DIRECTIONS:
After locating the line that bears "yellow trapezoid: moved 7 px left, 1 px up", restate word for word that line and the rest of the listing to its final line, excluding all pictures.

• • • •

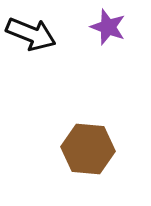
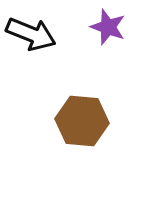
brown hexagon: moved 6 px left, 28 px up
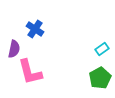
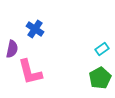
purple semicircle: moved 2 px left
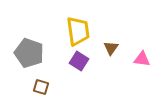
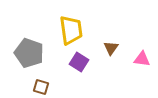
yellow trapezoid: moved 7 px left, 1 px up
purple square: moved 1 px down
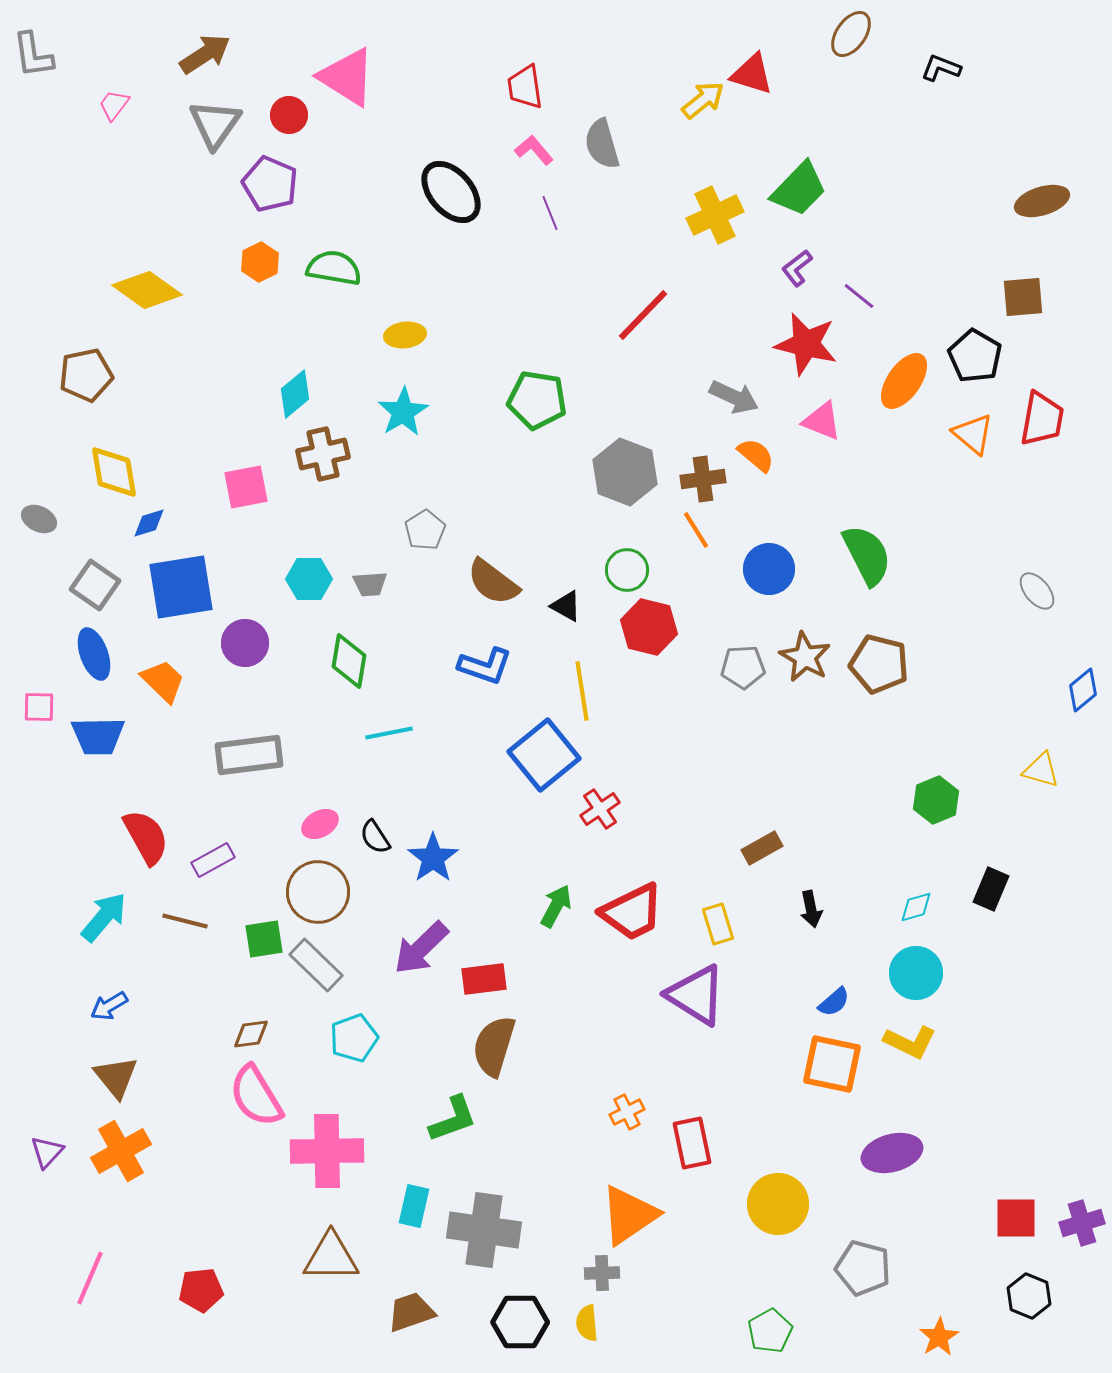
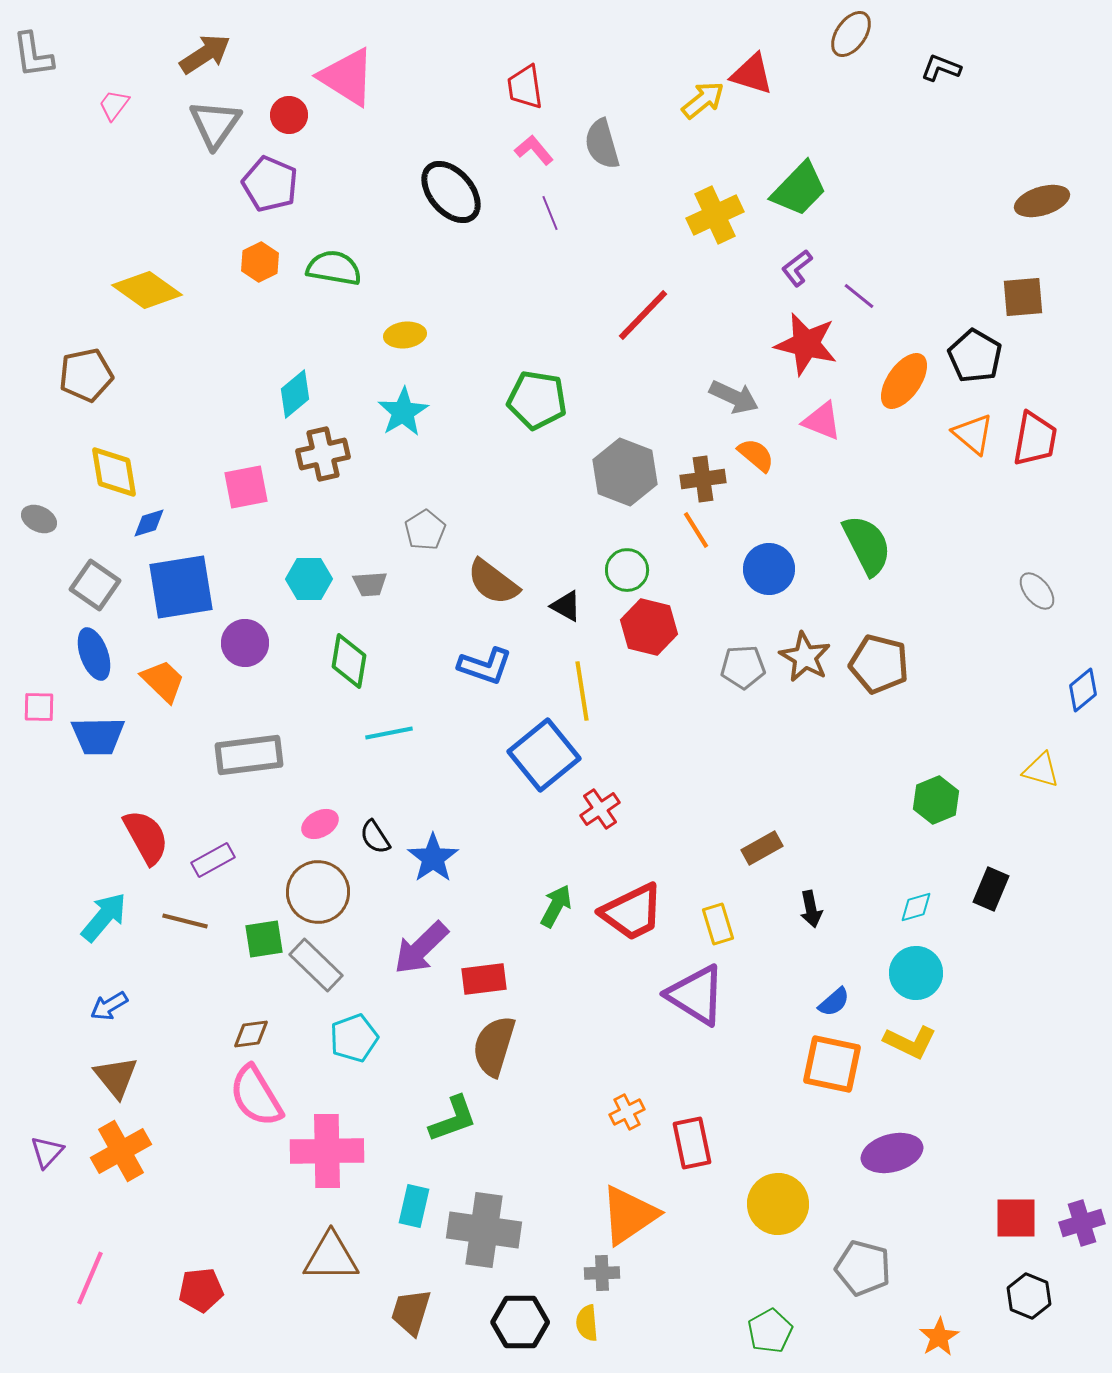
red trapezoid at (1042, 419): moved 7 px left, 20 px down
green semicircle at (867, 555): moved 10 px up
brown trapezoid at (411, 1312): rotated 54 degrees counterclockwise
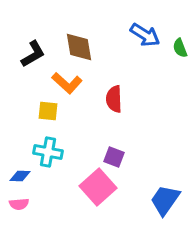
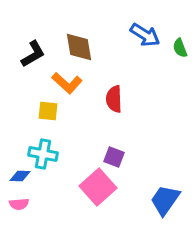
cyan cross: moved 5 px left, 2 px down
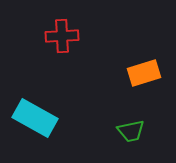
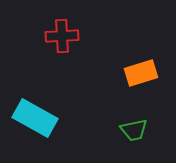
orange rectangle: moved 3 px left
green trapezoid: moved 3 px right, 1 px up
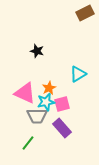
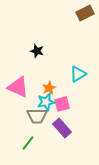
pink triangle: moved 7 px left, 6 px up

• • • •

RESPONSE TO THE TASK:
yellow trapezoid: moved 7 px left, 1 px up
purple square: moved 1 px down
red trapezoid at (1042, 419): moved 7 px left, 20 px down
green semicircle at (867, 555): moved 10 px up
brown trapezoid at (411, 1312): rotated 54 degrees counterclockwise
cyan cross: moved 5 px left, 2 px down
orange rectangle: moved 3 px left
green trapezoid: moved 3 px right, 1 px up
pink triangle: moved 7 px left, 6 px up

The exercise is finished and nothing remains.